Task inputs Block Start
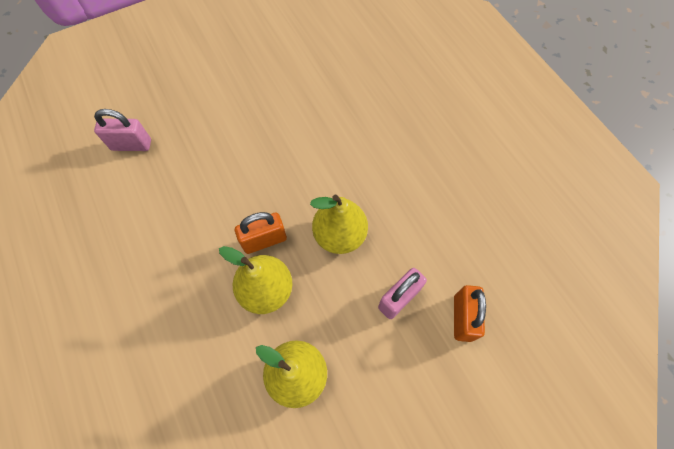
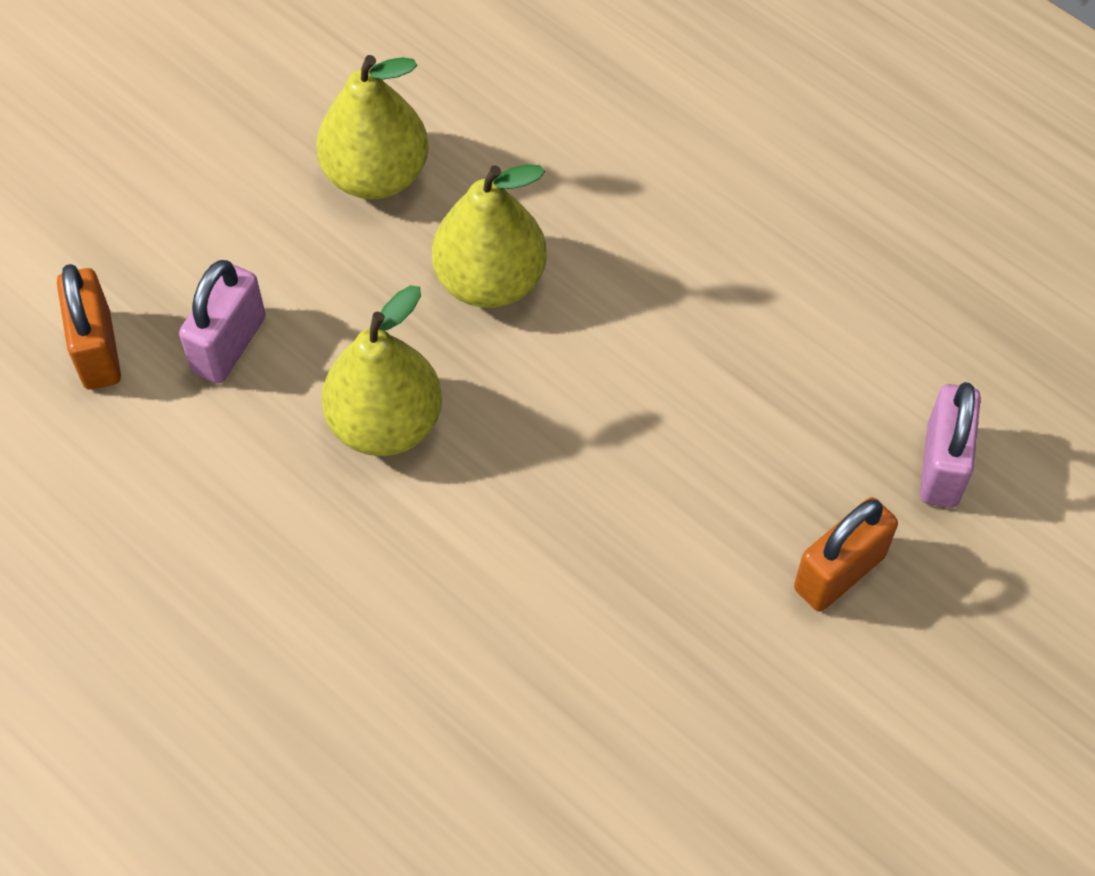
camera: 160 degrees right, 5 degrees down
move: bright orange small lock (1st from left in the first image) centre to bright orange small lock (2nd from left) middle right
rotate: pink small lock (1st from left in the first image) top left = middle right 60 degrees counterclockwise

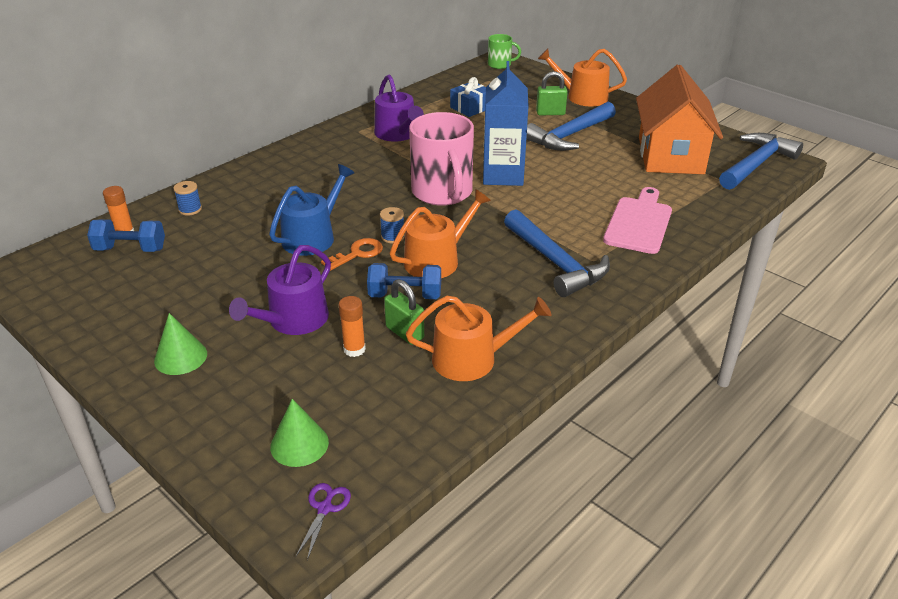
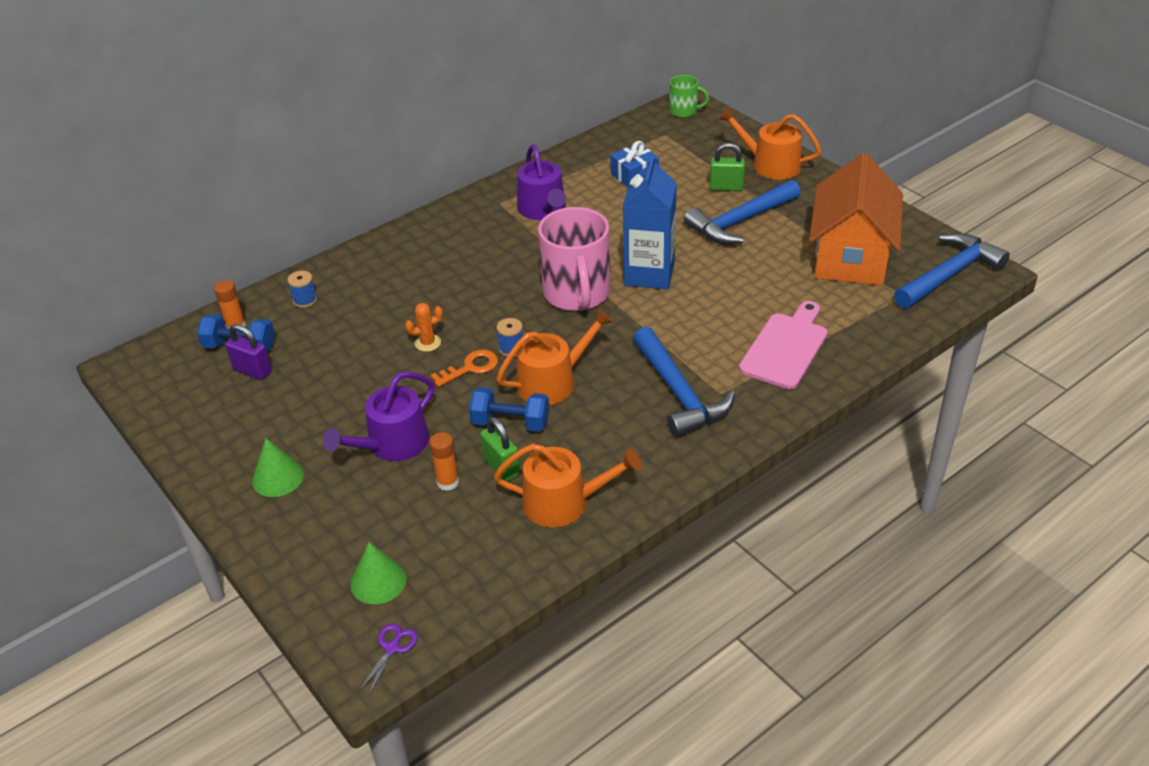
camera: 10 degrees right, 5 degrees up
insert: royal purple small lock middle left
replace: royal blue sprinkling can centre to bright orange prickly plant centre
Task inputs Block End
## [Directions]
Reproduce, unchanged, each line between the one with "move: bright orange" and the last line of the material, both included; the pictures do not go in.

## [Exercise response]
move: bright orange small lock (1st from left in the first image) centre to bright orange small lock (2nd from left) middle right
rotate: pink small lock (1st from left in the first image) top left = middle right 60 degrees counterclockwise

camera: 10 degrees right, 5 degrees up
insert: royal purple small lock middle left
replace: royal blue sprinkling can centre to bright orange prickly plant centre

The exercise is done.